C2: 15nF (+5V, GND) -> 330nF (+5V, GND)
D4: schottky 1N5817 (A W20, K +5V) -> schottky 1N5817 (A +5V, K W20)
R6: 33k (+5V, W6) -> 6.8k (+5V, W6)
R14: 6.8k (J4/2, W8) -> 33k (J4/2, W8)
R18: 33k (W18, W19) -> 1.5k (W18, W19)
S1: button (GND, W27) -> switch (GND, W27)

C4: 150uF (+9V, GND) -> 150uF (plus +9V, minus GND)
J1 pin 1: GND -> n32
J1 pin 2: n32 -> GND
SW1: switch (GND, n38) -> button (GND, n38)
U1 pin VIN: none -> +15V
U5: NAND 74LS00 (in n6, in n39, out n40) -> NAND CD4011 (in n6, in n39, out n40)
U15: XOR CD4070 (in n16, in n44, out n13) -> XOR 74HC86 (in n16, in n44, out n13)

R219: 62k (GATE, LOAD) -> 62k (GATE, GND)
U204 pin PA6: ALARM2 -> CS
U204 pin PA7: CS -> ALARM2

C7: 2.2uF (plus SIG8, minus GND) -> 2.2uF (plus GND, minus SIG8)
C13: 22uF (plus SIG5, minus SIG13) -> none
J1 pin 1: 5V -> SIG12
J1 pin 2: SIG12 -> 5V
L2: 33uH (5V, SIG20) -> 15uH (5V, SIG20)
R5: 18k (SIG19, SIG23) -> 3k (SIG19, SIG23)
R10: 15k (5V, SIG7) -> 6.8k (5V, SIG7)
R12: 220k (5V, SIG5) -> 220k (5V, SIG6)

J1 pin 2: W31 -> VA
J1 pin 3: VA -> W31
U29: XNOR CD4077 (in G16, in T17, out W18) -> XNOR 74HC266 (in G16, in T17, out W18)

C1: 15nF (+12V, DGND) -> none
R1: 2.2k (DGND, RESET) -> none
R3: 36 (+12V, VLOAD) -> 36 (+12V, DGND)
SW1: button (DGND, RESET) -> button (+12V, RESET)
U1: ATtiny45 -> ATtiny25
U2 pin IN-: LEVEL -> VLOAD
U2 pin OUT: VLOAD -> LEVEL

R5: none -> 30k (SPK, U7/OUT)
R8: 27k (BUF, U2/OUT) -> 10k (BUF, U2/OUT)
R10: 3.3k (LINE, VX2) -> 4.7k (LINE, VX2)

Your instructions:
Repeat the listing in full, keeping every line exactly as it is.

Answer to this task:
C2: 15nF (+5V, GND) -> 330nF (+5V, GND)
D4: schottky 1N5817 (A W20, K +5V) -> schottky 1N5817 (A +5V, K W20)
R6: 33k (+5V, W6) -> 6.8k (+5V, W6)
R14: 6.8k (J4/2, W8) -> 33k (J4/2, W8)
R18: 33k (W18, W19) -> 1.5k (W18, W19)
S1: button (GND, W27) -> switch (GND, W27)

C4: 150uF (+9V, GND) -> 150uF (plus +9V, minus GND)
J1 pin 1: GND -> n32
J1 pin 2: n32 -> GND
SW1: switch (GND, n38) -> button (GND, n38)
U1 pin VIN: none -> +15V
U5: NAND 74LS00 (in n6, in n39, out n40) -> NAND CD4011 (in n6, in n39, out n40)
U15: XOR CD4070 (in n16, in n44, out n13) -> XOR 74HC86 (in n16, in n44, out n13)

R219: 62k (GATE, LOAD) -> 62k (GATE, GND)
U204 pin PA6: ALARM2 -> CS
U204 pin PA7: CS -> ALARM2

C7: 2.2uF (plus SIG8, minus GND) -> 2.2uF (plus GND, minus SIG8)
C13: 22uF (plus SIG5, minus SIG13) -> none
J1 pin 1: 5V -> SIG12
J1 pin 2: SIG12 -> 5V
L2: 33uH (5V, SIG20) -> 15uH (5V, SIG20)
R5: 18k (SIG19, SIG23) -> 3k (SIG19, SIG23)
R10: 15k (5V, SIG7) -> 6.8k (5V, SIG7)
R12: 220k (5V, SIG5) -> 220k (5V, SIG6)

J1 pin 2: W31 -> VA
J1 pin 3: VA -> W31
U29: XNOR CD4077 (in G16, in T17, out W18) -> XNOR 74HC266 (in G16, in T17, out W18)

C1: 15nF (+12V, DGND) -> none
R1: 2.2k (DGND, RESET) -> none
R3: 36 (+12V, VLOAD) -> 36 (+12V, DGND)
SW1: button (DGND, RESET) -> button (+12V, RESET)
U1: ATtiny45 -> ATtiny25
U2 pin IN-: LEVEL -> VLOAD
U2 pin OUT: VLOAD -> LEVEL

R5: none -> 30k (SPK, U7/OUT)
R8: 27k (BUF, U2/OUT) -> 10k (BUF, U2/OUT)
R10: 3.3k (LINE, VX2) -> 4.7k (LINE, VX2)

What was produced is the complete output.